Repeat what the lines below say, word for word, and skip every image.
○ ○ ○ ○ ○
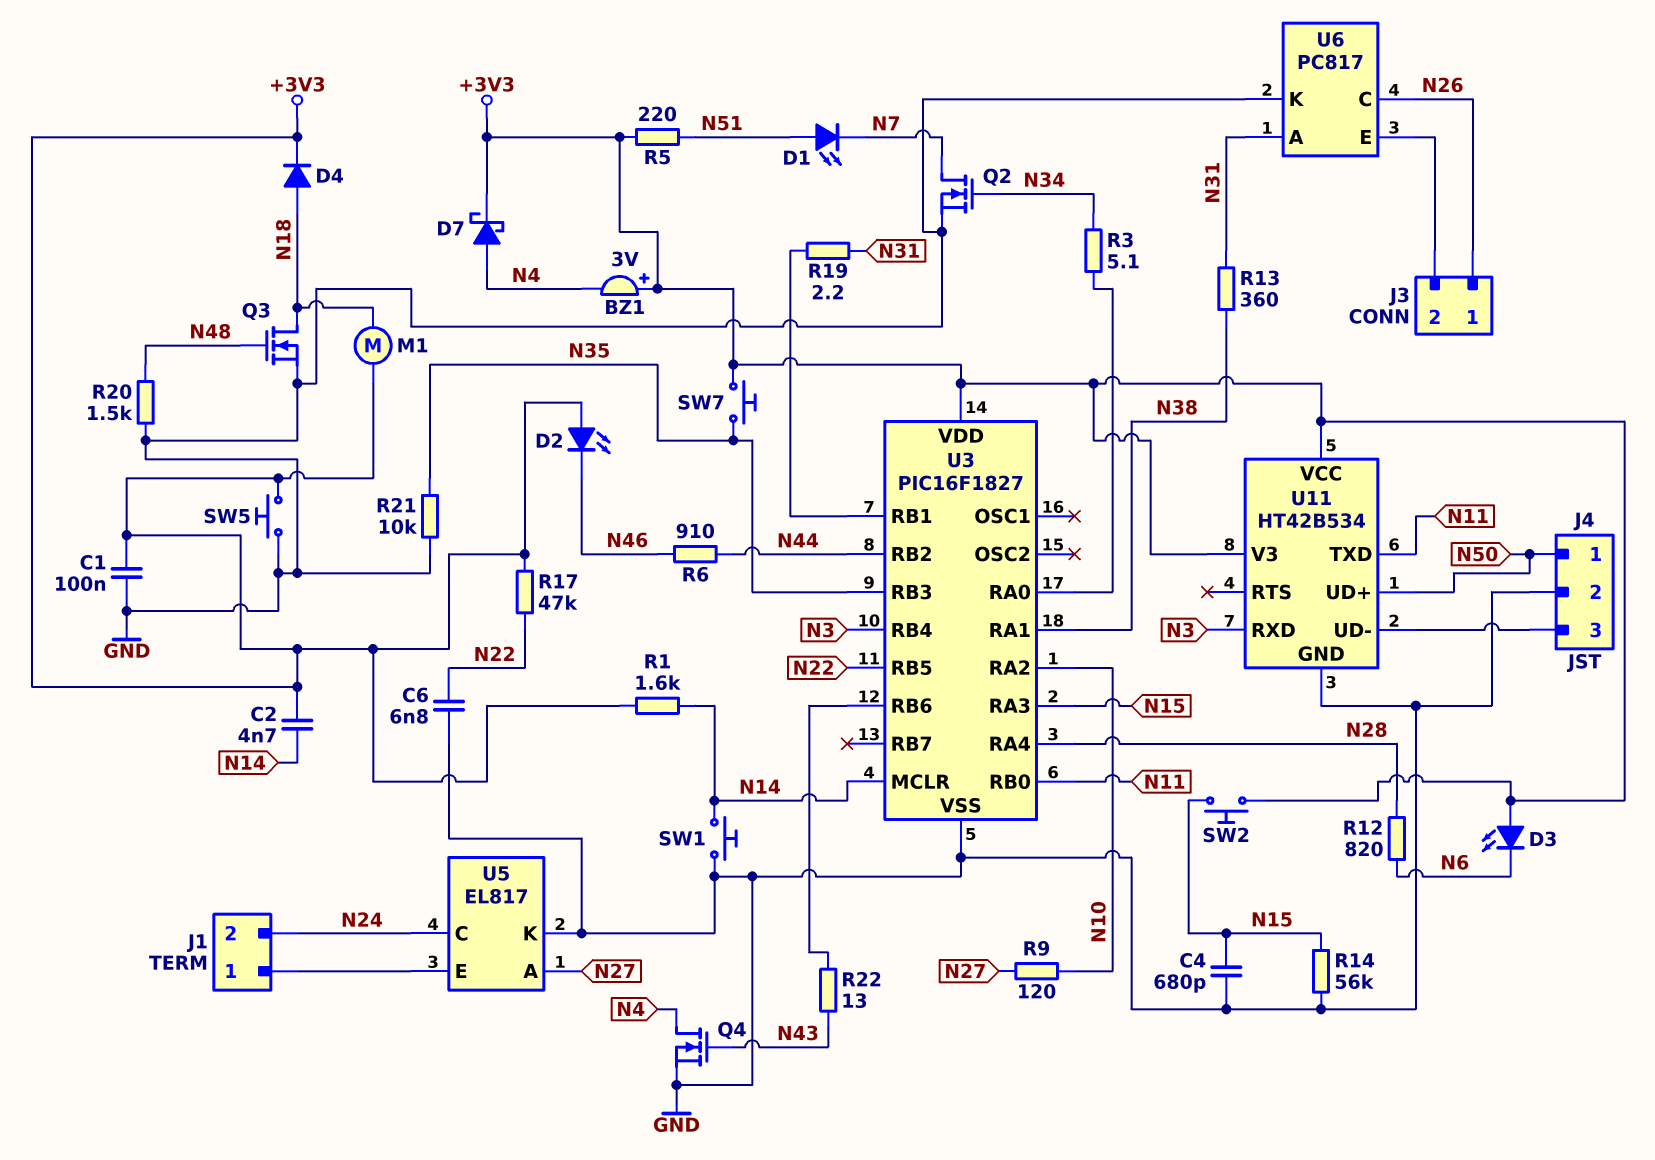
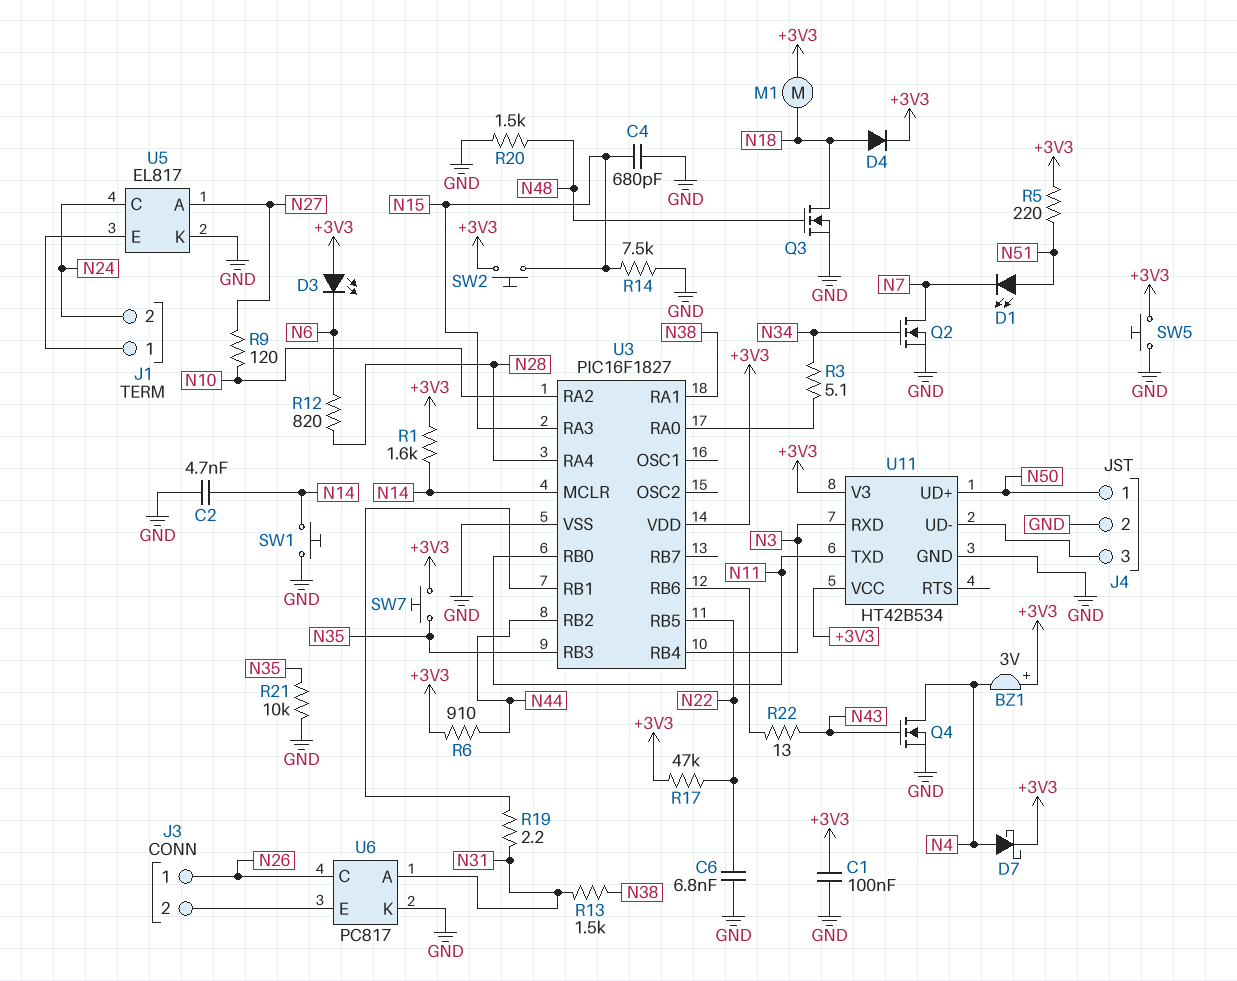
C2: 4.7nF (+3V3, N14) -> 4.7nF (GND, N14)
D2: LED (A +3V3, K N46) -> none
R6: 910 (N44, N46) -> 910 (+3V3, N44)
R13: 360 (N31, N38) -> 1.5k (N31, N38)
R14: 56k (GND, N15) -> 7.5k (GND, N15)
○ ○ ○ ○ ○
→ **WRITTEN RESPONSE**:
C2: 4.7nF (+3V3, N14) -> 4.7nF (GND, N14)
D2: LED (A +3V3, K N46) -> none
R6: 910 (N44, N46) -> 910 (+3V3, N44)
R13: 360 (N31, N38) -> 1.5k (N31, N38)
R14: 56k (GND, N15) -> 7.5k (GND, N15)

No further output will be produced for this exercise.